§ **Material for this exercise**
· · · ·

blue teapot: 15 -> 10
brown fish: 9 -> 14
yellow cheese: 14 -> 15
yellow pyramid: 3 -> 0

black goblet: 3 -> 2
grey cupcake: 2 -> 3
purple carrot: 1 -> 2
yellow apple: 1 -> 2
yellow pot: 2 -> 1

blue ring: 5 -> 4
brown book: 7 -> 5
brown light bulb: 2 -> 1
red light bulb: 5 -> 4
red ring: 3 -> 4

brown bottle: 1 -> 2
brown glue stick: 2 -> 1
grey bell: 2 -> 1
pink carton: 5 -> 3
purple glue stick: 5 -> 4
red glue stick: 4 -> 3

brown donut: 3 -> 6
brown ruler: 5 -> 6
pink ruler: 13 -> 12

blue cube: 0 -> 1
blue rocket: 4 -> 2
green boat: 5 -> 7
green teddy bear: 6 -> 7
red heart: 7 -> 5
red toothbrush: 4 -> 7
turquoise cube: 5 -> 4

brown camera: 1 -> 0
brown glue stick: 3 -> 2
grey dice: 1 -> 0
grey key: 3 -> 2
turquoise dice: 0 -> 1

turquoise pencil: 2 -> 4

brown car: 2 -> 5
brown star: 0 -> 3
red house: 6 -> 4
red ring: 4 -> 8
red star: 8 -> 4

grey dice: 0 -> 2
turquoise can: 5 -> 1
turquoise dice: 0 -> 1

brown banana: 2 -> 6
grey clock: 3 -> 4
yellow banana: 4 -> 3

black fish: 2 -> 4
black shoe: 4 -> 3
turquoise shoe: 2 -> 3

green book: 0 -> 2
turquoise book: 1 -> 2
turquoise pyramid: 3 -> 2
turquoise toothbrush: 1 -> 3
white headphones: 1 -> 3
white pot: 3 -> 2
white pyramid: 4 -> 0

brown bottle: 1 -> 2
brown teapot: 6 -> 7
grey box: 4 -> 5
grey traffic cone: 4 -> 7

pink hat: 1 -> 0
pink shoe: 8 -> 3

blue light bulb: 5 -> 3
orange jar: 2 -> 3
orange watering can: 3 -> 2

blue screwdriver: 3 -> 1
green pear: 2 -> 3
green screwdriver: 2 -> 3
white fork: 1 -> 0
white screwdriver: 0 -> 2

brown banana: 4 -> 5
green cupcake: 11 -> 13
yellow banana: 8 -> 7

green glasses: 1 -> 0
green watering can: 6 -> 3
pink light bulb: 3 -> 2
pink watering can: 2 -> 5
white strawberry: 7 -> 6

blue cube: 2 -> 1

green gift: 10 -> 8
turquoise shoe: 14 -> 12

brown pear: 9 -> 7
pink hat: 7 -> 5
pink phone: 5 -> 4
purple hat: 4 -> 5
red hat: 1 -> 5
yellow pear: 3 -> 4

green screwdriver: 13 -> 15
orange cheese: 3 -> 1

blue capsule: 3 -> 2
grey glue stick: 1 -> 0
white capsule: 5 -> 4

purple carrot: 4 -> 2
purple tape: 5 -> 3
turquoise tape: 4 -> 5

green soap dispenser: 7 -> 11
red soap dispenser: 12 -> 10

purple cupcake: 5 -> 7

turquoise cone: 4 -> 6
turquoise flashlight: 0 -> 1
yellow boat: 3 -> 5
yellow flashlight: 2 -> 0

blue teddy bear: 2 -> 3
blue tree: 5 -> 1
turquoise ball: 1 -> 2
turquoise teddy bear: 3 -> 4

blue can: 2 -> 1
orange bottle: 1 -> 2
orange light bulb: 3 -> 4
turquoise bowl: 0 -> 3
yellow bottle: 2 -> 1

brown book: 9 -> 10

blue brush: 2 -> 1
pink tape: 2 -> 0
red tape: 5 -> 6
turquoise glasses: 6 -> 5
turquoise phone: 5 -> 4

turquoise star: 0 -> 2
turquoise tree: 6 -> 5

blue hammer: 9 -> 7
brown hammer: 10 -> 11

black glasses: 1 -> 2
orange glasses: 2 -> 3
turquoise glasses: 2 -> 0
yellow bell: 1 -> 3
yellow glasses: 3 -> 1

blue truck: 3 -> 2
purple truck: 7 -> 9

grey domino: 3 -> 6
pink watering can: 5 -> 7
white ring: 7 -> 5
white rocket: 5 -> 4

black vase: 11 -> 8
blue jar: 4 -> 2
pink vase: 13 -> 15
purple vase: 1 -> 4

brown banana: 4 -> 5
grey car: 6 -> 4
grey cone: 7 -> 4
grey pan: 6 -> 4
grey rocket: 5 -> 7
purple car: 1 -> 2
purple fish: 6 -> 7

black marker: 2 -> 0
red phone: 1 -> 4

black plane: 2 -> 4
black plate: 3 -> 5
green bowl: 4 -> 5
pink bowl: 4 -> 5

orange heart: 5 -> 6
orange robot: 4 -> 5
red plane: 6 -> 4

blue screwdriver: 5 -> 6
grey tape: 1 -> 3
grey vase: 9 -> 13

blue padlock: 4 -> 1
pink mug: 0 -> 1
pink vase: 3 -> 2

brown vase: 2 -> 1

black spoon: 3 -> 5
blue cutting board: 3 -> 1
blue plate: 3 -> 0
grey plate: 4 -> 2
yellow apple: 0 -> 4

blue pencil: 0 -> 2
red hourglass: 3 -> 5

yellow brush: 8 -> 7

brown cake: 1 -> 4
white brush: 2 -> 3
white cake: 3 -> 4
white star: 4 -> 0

· · · ·

§ **To do**
Print exactly, and only, the lines from the line that contains "blue cube: 2 -> 1" through the last line of the records.

§ **Written reply**
blue cube: 2 -> 1

green gift: 10 -> 8
turquoise shoe: 14 -> 12

brown pear: 9 -> 7
pink hat: 7 -> 5
pink phone: 5 -> 4
purple hat: 4 -> 5
red hat: 1 -> 5
yellow pear: 3 -> 4

green screwdriver: 13 -> 15
orange cheese: 3 -> 1

blue capsule: 3 -> 2
grey glue stick: 1 -> 0
white capsule: 5 -> 4

purple carrot: 4 -> 2
purple tape: 5 -> 3
turquoise tape: 4 -> 5

green soap dispenser: 7 -> 11
red soap dispenser: 12 -> 10

purple cupcake: 5 -> 7

turquoise cone: 4 -> 6
turquoise flashlight: 0 -> 1
yellow boat: 3 -> 5
yellow flashlight: 2 -> 0

blue teddy bear: 2 -> 3
blue tree: 5 -> 1
turquoise ball: 1 -> 2
turquoise teddy bear: 3 -> 4

blue can: 2 -> 1
orange bottle: 1 -> 2
orange light bulb: 3 -> 4
turquoise bowl: 0 -> 3
yellow bottle: 2 -> 1

brown book: 9 -> 10

blue brush: 2 -> 1
pink tape: 2 -> 0
red tape: 5 -> 6
turquoise glasses: 6 -> 5
turquoise phone: 5 -> 4

turquoise star: 0 -> 2
turquoise tree: 6 -> 5

blue hammer: 9 -> 7
brown hammer: 10 -> 11

black glasses: 1 -> 2
orange glasses: 2 -> 3
turquoise glasses: 2 -> 0
yellow bell: 1 -> 3
yellow glasses: 3 -> 1

blue truck: 3 -> 2
purple truck: 7 -> 9

grey domino: 3 -> 6
pink watering can: 5 -> 7
white ring: 7 -> 5
white rocket: 5 -> 4

black vase: 11 -> 8
blue jar: 4 -> 2
pink vase: 13 -> 15
purple vase: 1 -> 4

brown banana: 4 -> 5
grey car: 6 -> 4
grey cone: 7 -> 4
grey pan: 6 -> 4
grey rocket: 5 -> 7
purple car: 1 -> 2
purple fish: 6 -> 7

black marker: 2 -> 0
red phone: 1 -> 4

black plane: 2 -> 4
black plate: 3 -> 5
green bowl: 4 -> 5
pink bowl: 4 -> 5

orange heart: 5 -> 6
orange robot: 4 -> 5
red plane: 6 -> 4

blue screwdriver: 5 -> 6
grey tape: 1 -> 3
grey vase: 9 -> 13

blue padlock: 4 -> 1
pink mug: 0 -> 1
pink vase: 3 -> 2

brown vase: 2 -> 1

black spoon: 3 -> 5
blue cutting board: 3 -> 1
blue plate: 3 -> 0
grey plate: 4 -> 2
yellow apple: 0 -> 4

blue pencil: 0 -> 2
red hourglass: 3 -> 5

yellow brush: 8 -> 7

brown cake: 1 -> 4
white brush: 2 -> 3
white cake: 3 -> 4
white star: 4 -> 0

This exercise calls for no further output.